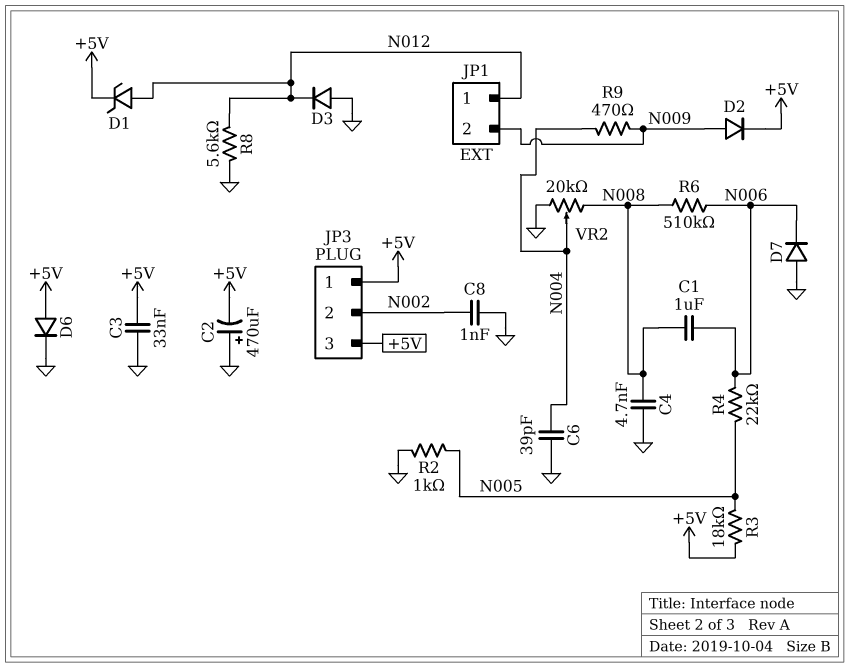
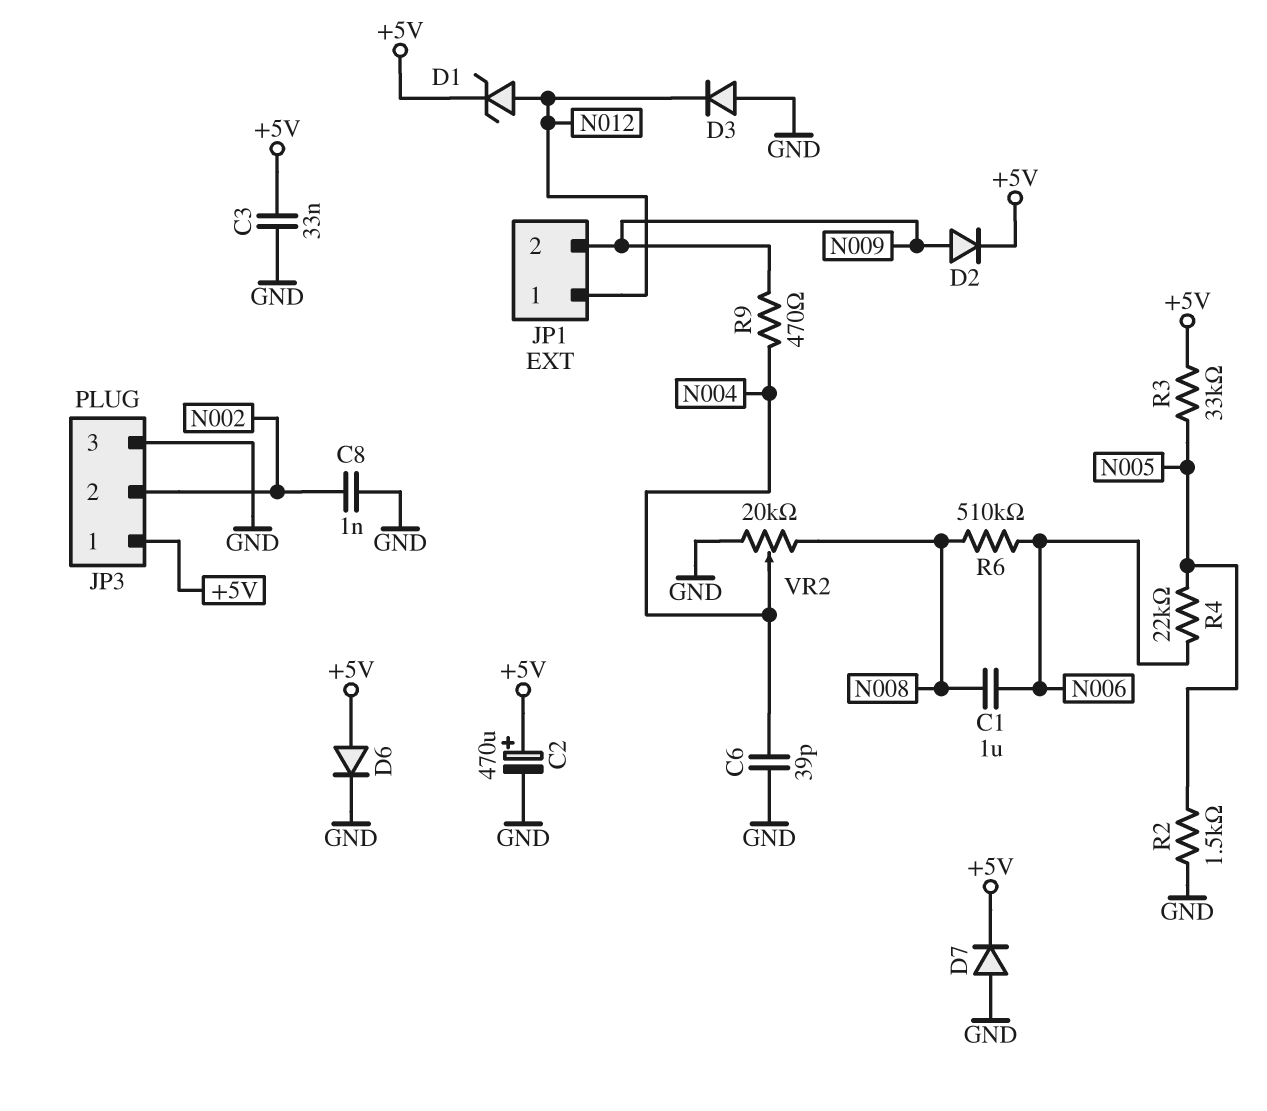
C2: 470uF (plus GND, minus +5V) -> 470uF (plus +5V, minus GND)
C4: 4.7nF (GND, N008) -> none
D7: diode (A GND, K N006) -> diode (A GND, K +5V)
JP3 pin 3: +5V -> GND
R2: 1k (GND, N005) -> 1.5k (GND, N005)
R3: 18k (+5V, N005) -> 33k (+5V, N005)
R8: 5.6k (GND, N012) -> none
┄┄┄┄┄┄
## Brief
Apart from the pictures, the material above has to be repeated exactly.

## Answer for this exercise
C2: 470uF (plus GND, minus +5V) -> 470uF (plus +5V, minus GND)
C4: 4.7nF (GND, N008) -> none
D7: diode (A GND, K N006) -> diode (A GND, K +5V)
JP3 pin 3: +5V -> GND
R2: 1k (GND, N005) -> 1.5k (GND, N005)
R3: 18k (+5V, N005) -> 33k (+5V, N005)
R8: 5.6k (GND, N012) -> none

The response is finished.